- _Dataset content_
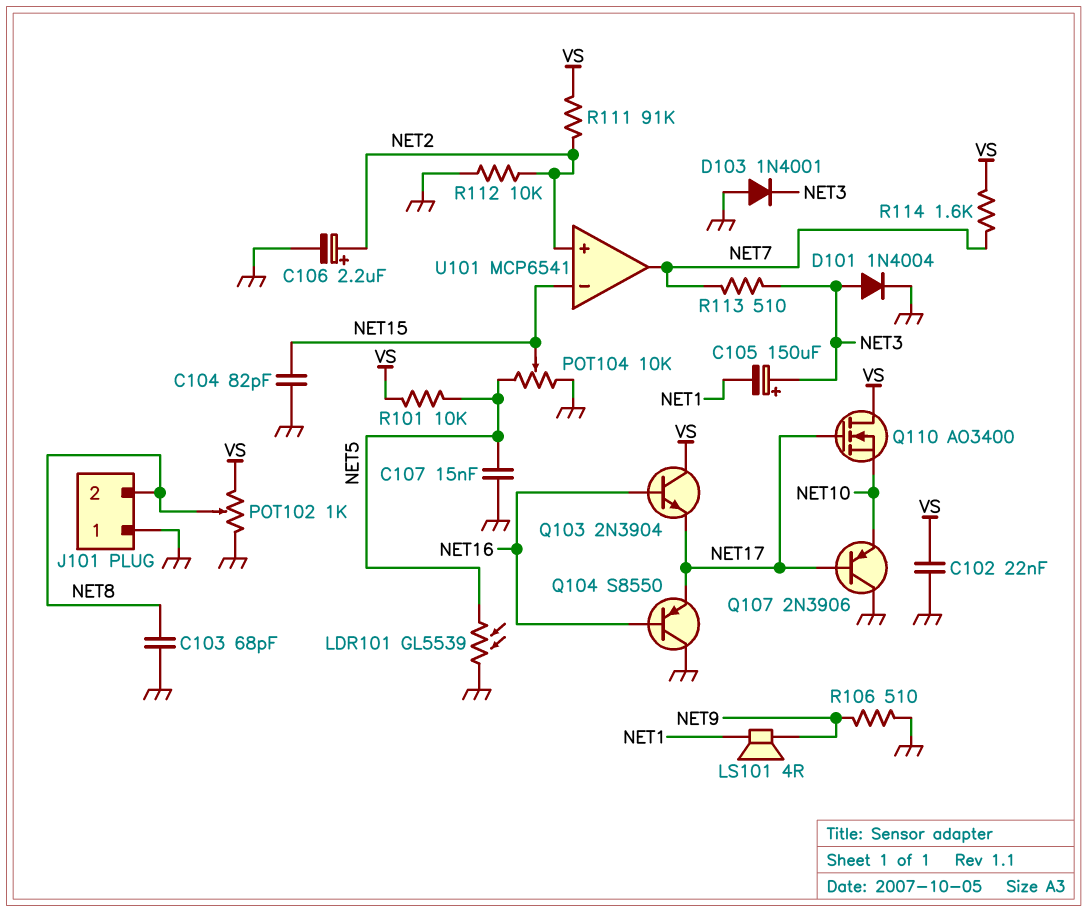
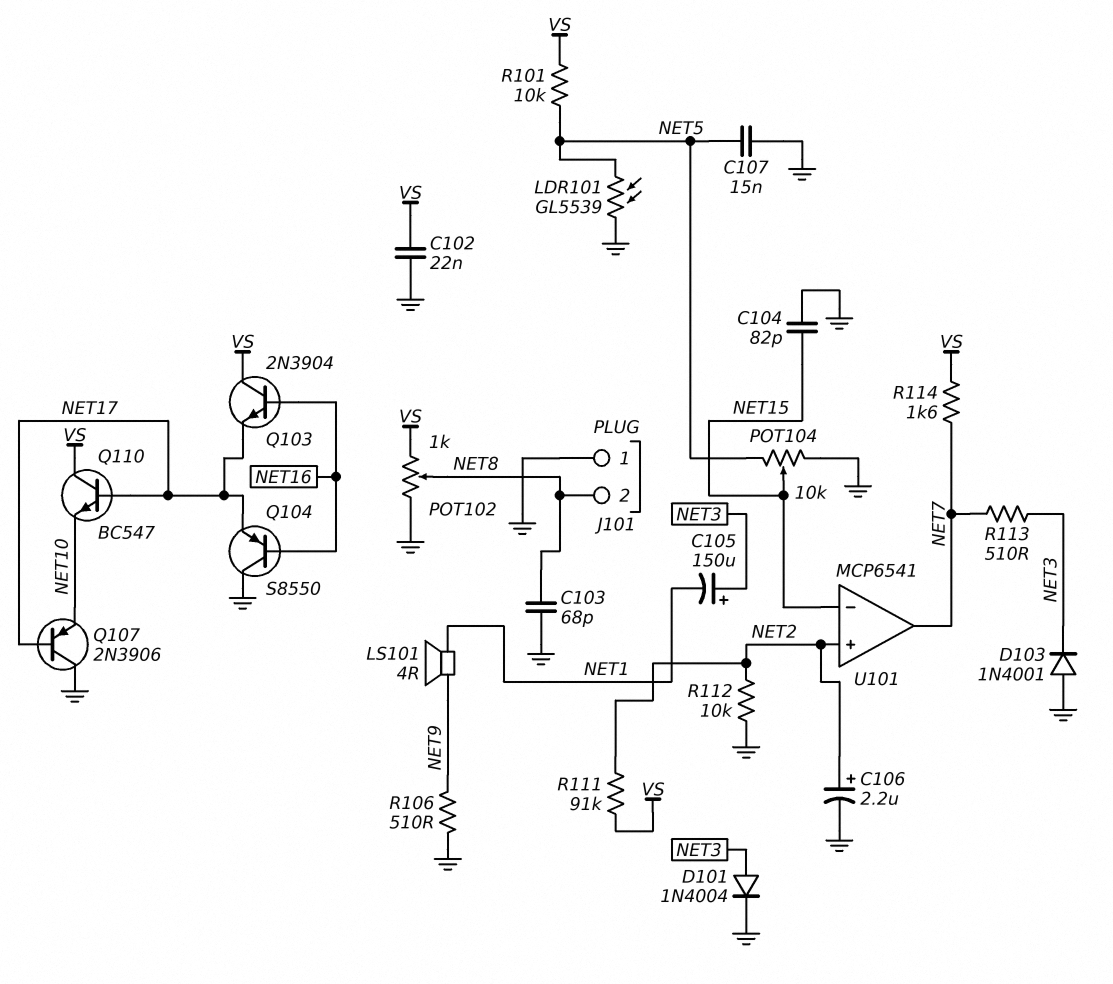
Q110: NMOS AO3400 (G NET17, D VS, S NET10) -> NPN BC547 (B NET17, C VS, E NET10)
* * *
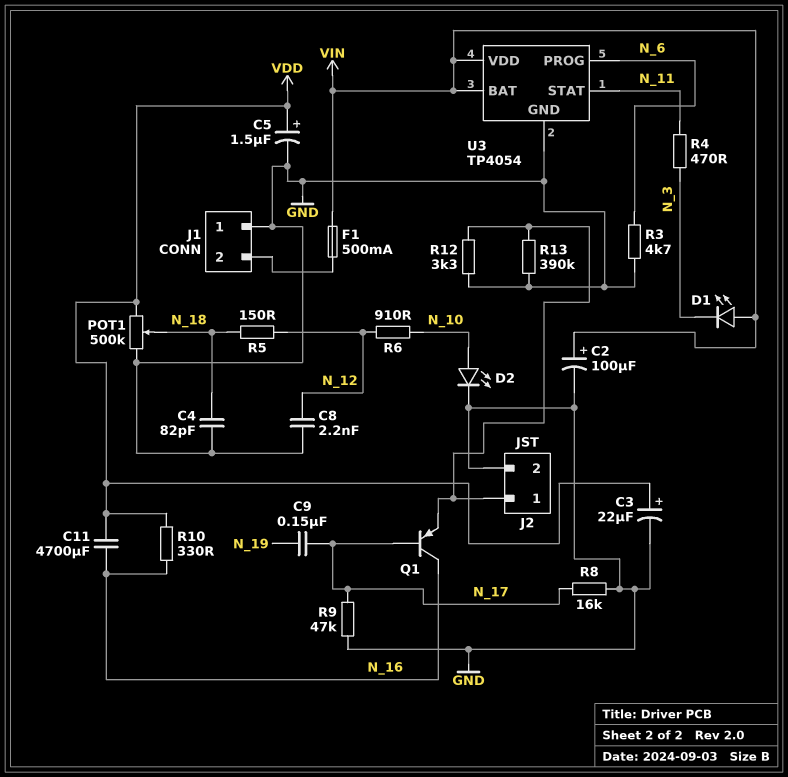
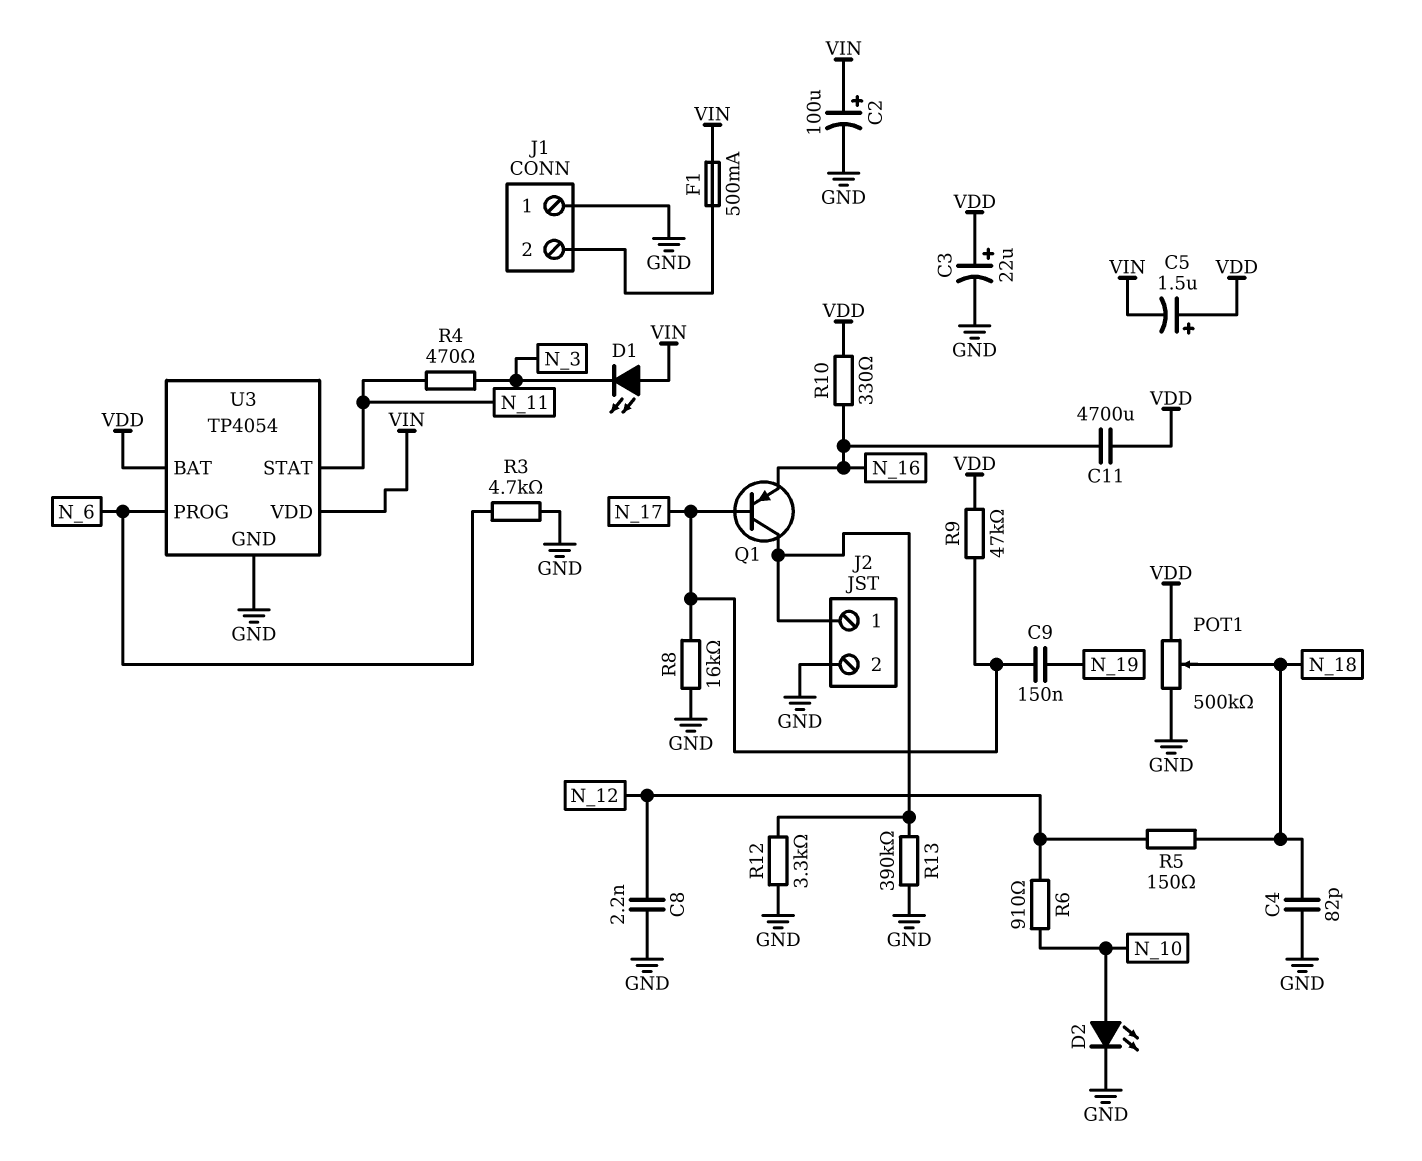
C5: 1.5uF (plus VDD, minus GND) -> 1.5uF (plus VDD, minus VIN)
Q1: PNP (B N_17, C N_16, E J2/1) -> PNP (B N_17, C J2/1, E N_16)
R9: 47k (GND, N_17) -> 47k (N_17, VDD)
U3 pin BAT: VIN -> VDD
* * *
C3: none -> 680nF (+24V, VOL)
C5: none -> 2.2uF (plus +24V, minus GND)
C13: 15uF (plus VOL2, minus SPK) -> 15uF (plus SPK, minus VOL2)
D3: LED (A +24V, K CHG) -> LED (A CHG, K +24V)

- _What is required_
Across the listing above, report every line where "plus" occurs.

- _Answer space_
C5: 1.5uF (plus VDD, minus GND) -> 1.5uF (plus VDD, minus VIN)
C5: none -> 2.2uF (plus +24V, minus GND)
C13: 15uF (plus VOL2, minus SPK) -> 15uF (plus SPK, minus VOL2)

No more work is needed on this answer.